ASSIGNED TASK
Provide again, from the entries below, every line from the one containing "(86, 249) = (294, 369): pink" through the one containing "(647, 282) = (974, 342): yellow", exactly as written, and no other line.

DATA FOR PROCESSING
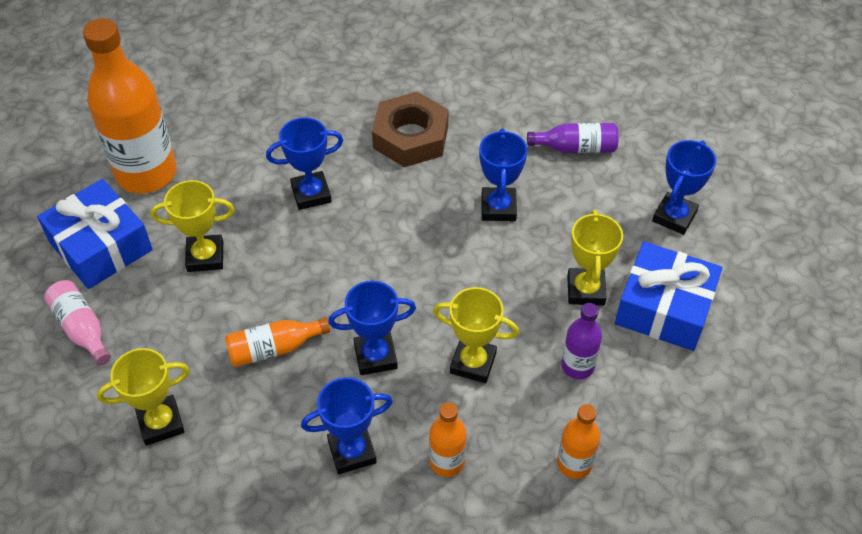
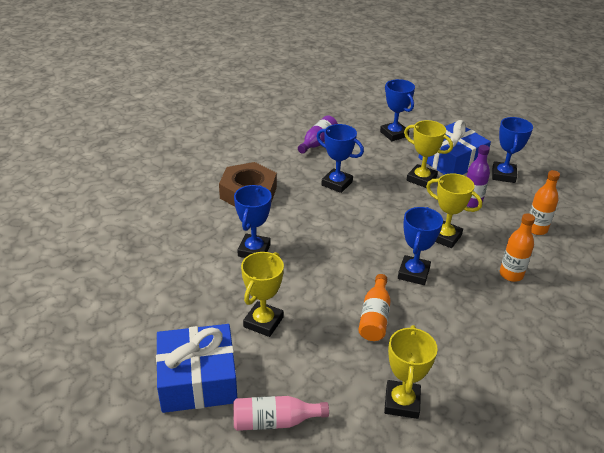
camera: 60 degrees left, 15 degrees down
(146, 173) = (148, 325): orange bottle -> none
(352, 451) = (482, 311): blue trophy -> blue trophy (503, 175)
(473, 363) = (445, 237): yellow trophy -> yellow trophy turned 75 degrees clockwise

--

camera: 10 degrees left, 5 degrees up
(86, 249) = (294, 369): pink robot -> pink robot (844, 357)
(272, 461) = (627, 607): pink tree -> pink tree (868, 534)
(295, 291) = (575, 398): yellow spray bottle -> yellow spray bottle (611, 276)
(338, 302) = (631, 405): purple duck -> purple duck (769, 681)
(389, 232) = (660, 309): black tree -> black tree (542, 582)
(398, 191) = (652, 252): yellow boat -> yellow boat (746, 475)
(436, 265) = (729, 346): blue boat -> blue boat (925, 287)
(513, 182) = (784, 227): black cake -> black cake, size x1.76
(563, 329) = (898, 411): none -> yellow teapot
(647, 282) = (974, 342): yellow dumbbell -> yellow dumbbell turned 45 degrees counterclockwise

RESPONSE FOR THIS EXERCISE
(86, 249) = (294, 369): pink robot -> pink robot (844, 357)
(272, 461) = (627, 607): pink tree -> pink tree (868, 534)
(295, 291) = (575, 398): yellow spray bottle -> yellow spray bottle (611, 276)
(338, 302) = (631, 405): purple duck -> purple duck (769, 681)
(389, 232) = (660, 309): black tree -> black tree (542, 582)
(398, 191) = (652, 252): yellow boat -> yellow boat (746, 475)
(436, 265) = (729, 346): blue boat -> blue boat (925, 287)
(513, 182) = (784, 227): black cake -> black cake, size x1.76
(563, 329) = (898, 411): none -> yellow teapot
(647, 282) = (974, 342): yellow dumbbell -> yellow dumbbell turned 45 degrees counterclockwise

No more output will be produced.